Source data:
· · · · · · ·

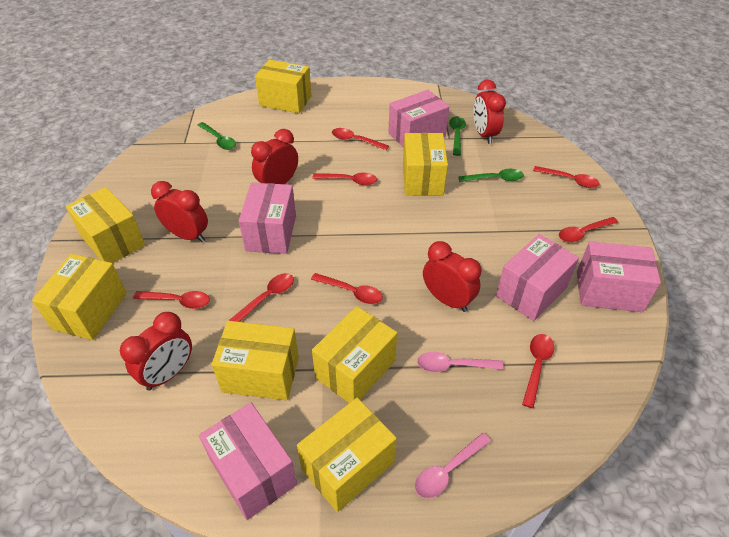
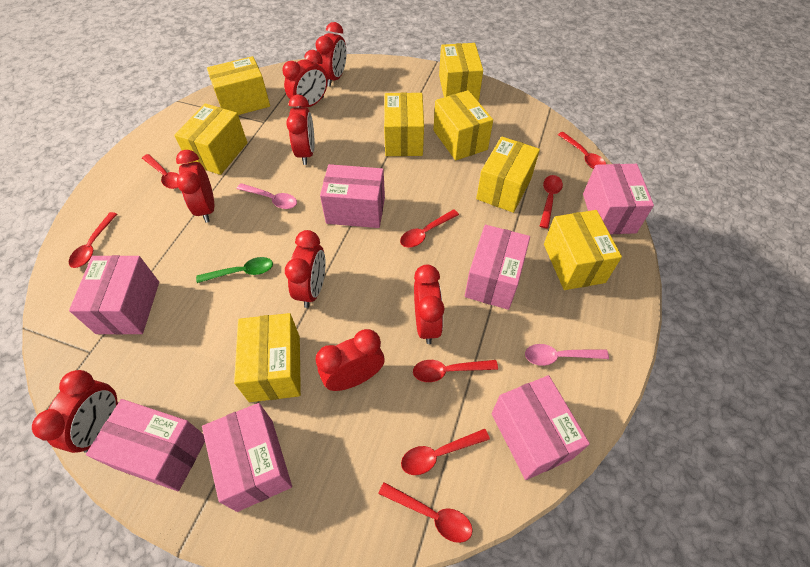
green spoon: 3 -> 1
pink box: 5 -> 7
red clock: 5 -> 8
yellow box: 7 -> 8

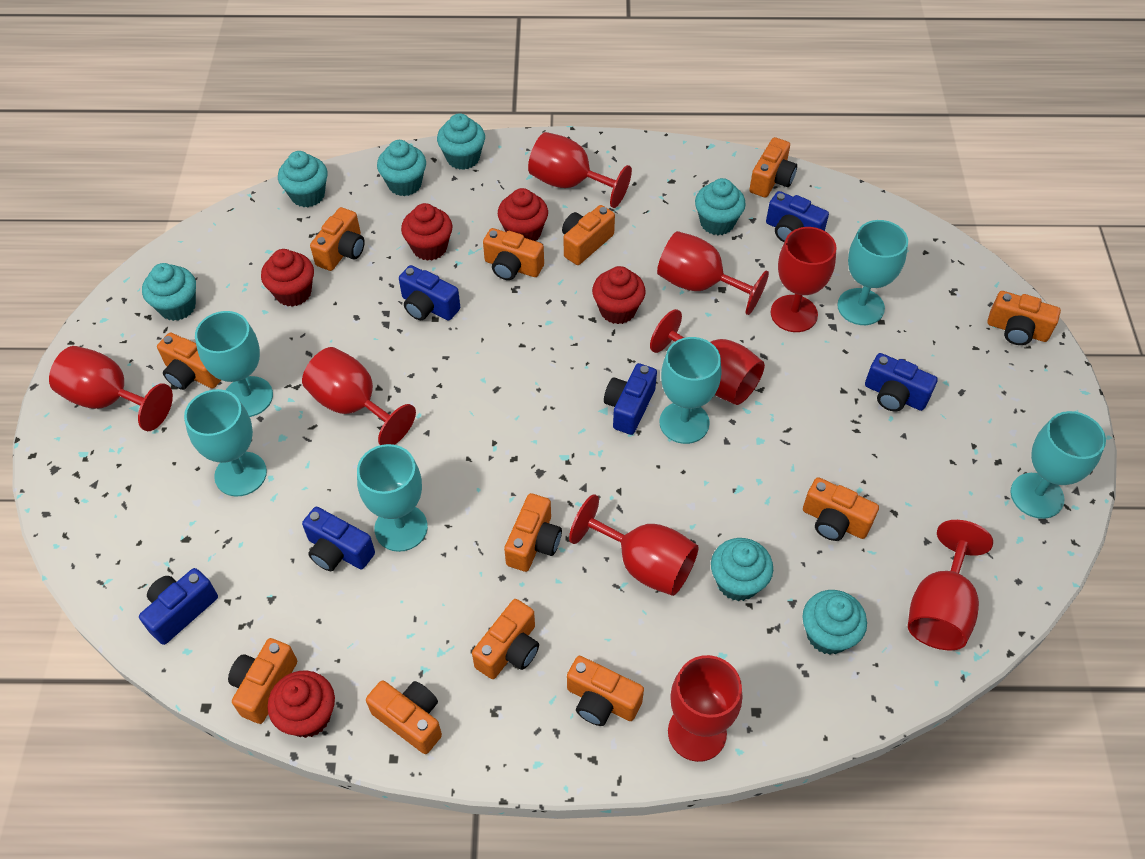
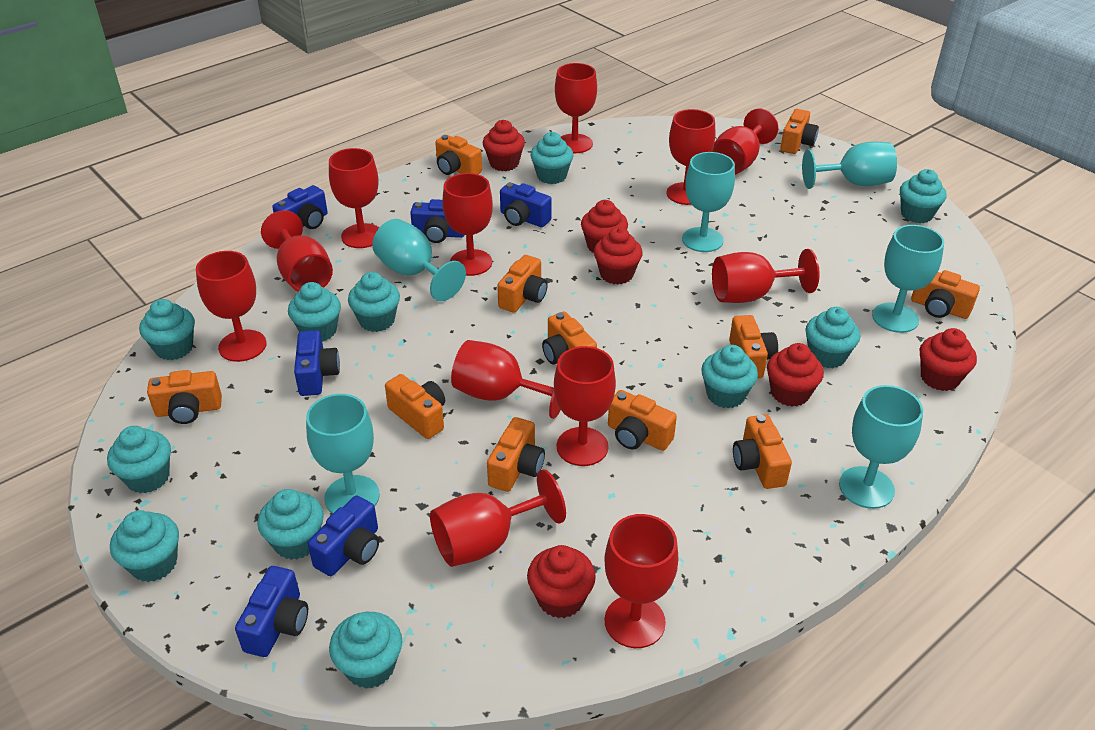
orange camera: 12 -> 11
red cupcake: 5 -> 6
red goblet: 9 -> 12
turquoise cupcake: 7 -> 11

· · · · · · ·

» EXERCISE DESCRIPTION
Please output all of the entries exactly as they appear, with no pictures.

» SOLUTION
green spoon: 3 -> 1
pink box: 5 -> 7
red clock: 5 -> 8
yellow box: 7 -> 8

orange camera: 12 -> 11
red cupcake: 5 -> 6
red goblet: 9 -> 12
turquoise cupcake: 7 -> 11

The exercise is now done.